## [What you will do]
Starting at the line with "The regadera/verde moved" and ending at the line with "The plato/rosa moved", print exactly the lines of the entries below. Pictures do not belong in the copy.

## [Input data]

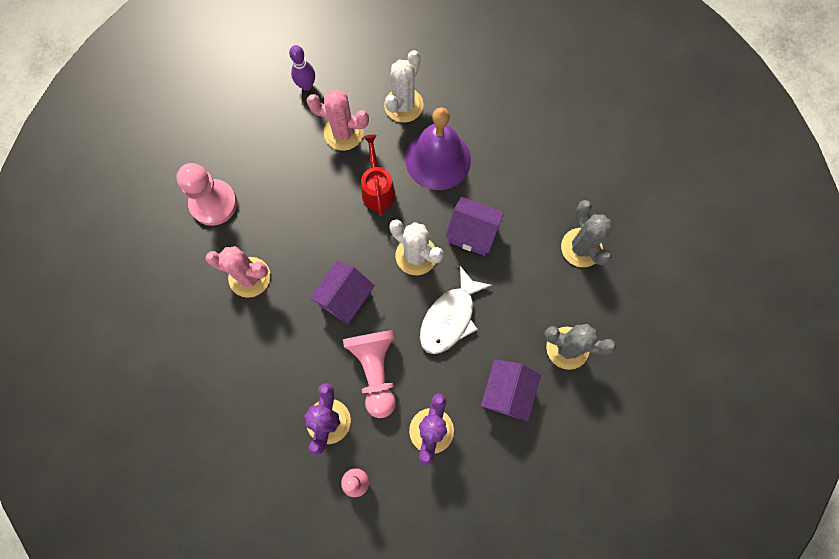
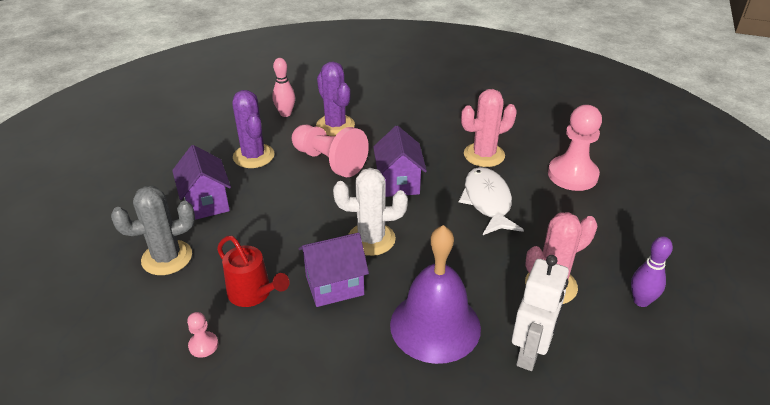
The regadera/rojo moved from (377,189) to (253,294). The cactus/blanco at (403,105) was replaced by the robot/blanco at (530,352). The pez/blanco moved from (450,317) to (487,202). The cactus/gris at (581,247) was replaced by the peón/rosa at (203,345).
--
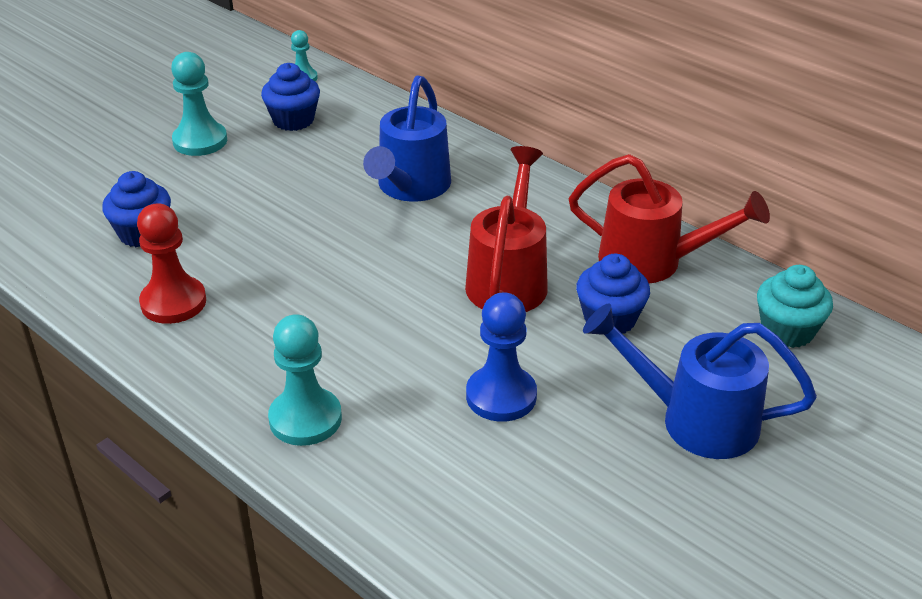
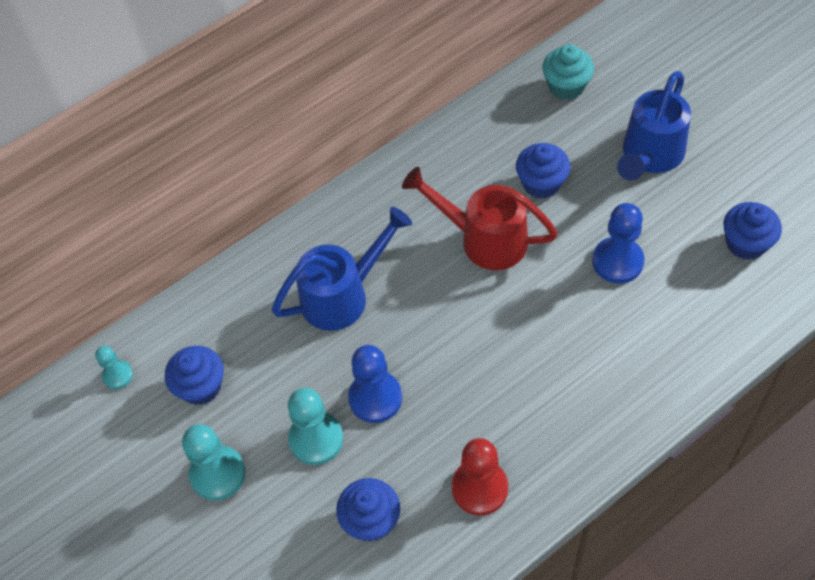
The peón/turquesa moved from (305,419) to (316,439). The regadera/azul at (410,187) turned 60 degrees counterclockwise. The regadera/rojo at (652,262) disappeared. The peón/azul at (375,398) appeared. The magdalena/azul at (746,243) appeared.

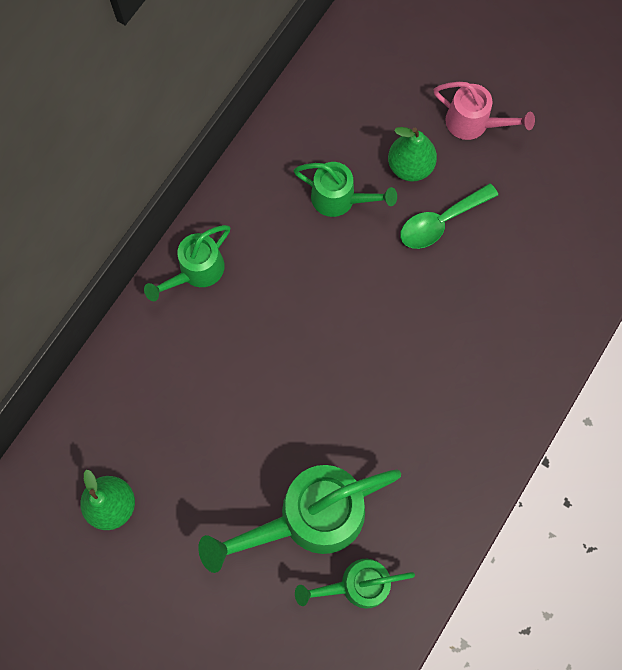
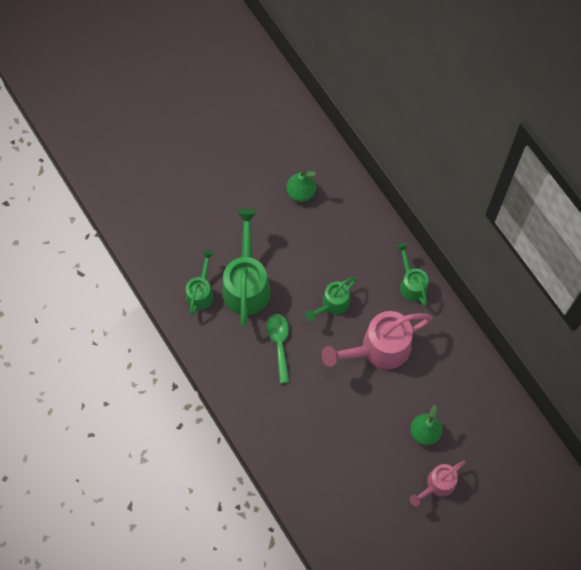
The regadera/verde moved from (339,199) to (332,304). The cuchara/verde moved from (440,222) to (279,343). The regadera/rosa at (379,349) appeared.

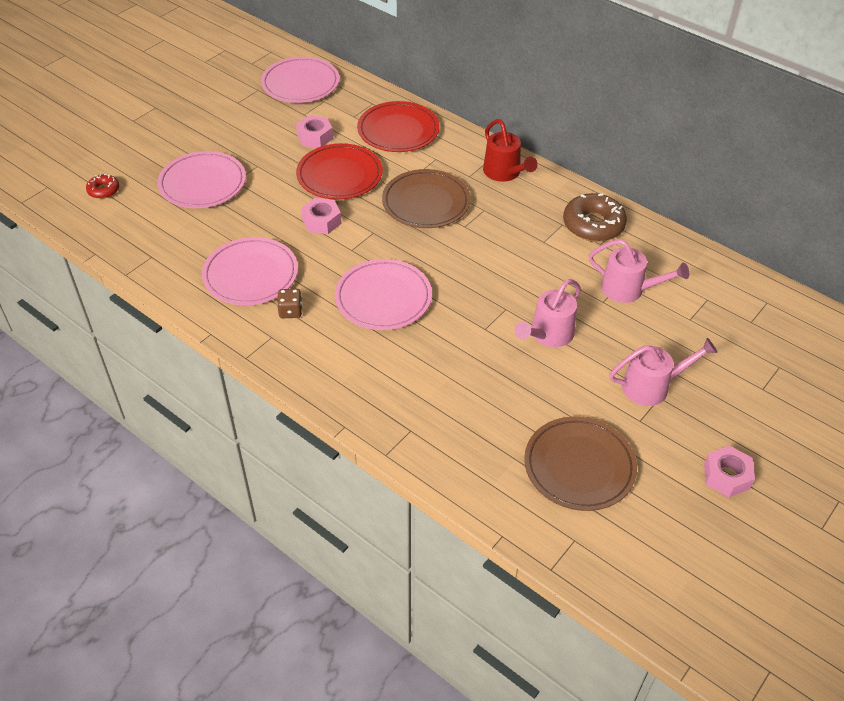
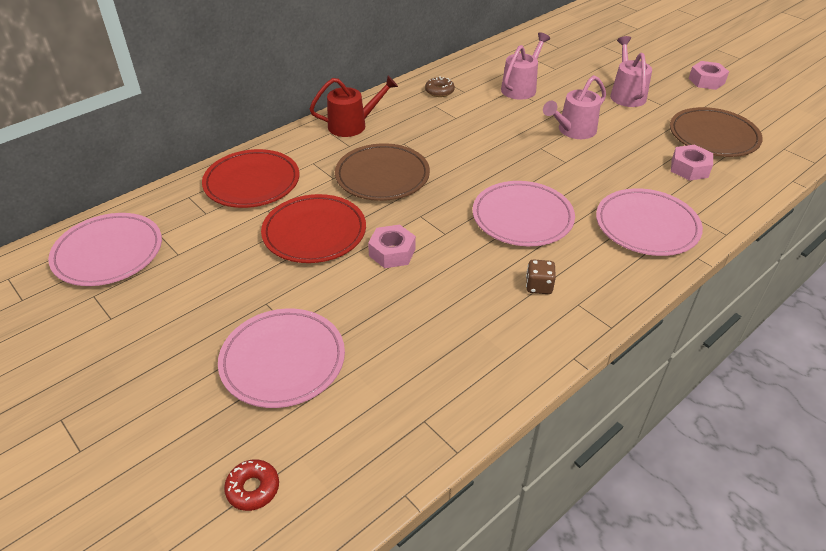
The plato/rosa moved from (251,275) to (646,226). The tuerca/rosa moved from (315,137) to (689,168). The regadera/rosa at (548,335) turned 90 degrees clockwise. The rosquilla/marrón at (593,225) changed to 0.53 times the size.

## [Response area]
The regadera/verde moved from (339,199) to (332,304). The cuchara/verde moved from (440,222) to (279,343). The regadera/rosa at (379,349) appeared.

The plato/rosa moved from (251,275) to (646,226). The tuerca/rosa moved from (315,137) to (689,168). The regadera/rosa at (548,335) turned 90 degrees clockwise. The rosquilla/marrón at (593,225) changed to 0.53 times the size.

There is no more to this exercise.